### What you are asked to do
Return every line of the data below that includes the string "from".

[Before-and-after scene images]

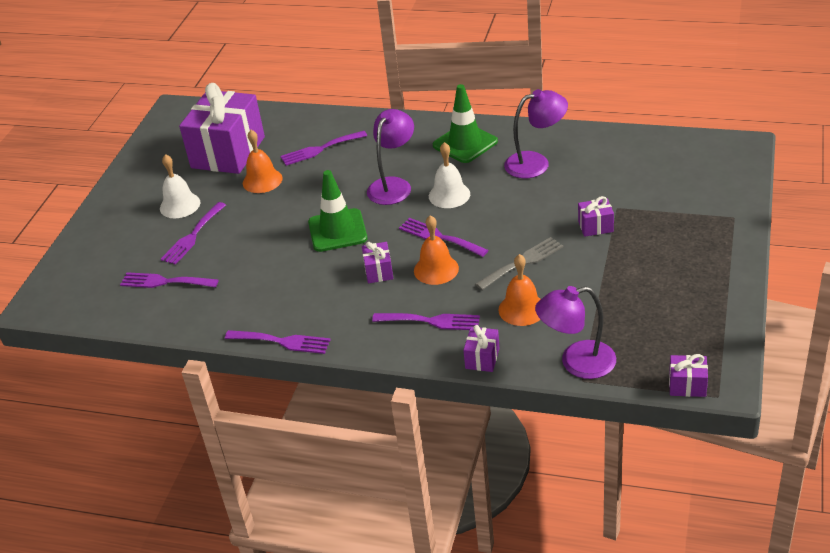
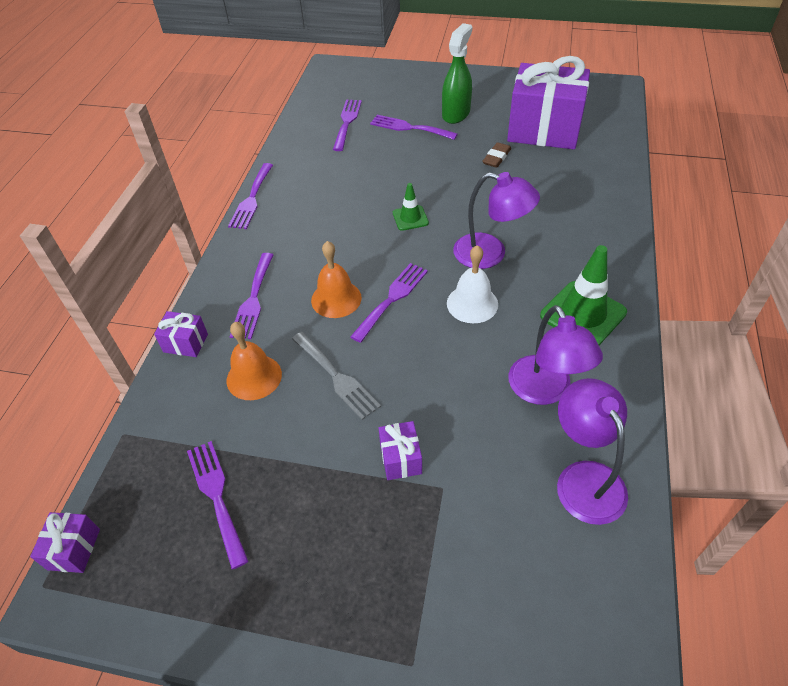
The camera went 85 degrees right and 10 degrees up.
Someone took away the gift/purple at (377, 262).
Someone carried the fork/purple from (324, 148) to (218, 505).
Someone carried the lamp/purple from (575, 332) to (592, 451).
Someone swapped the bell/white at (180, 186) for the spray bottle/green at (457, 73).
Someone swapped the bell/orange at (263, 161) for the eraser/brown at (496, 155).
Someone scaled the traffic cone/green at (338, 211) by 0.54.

### Answer below
Someone carried the fork/purple from (324, 148) to (218, 505).
Someone carried the lamp/purple from (575, 332) to (592, 451).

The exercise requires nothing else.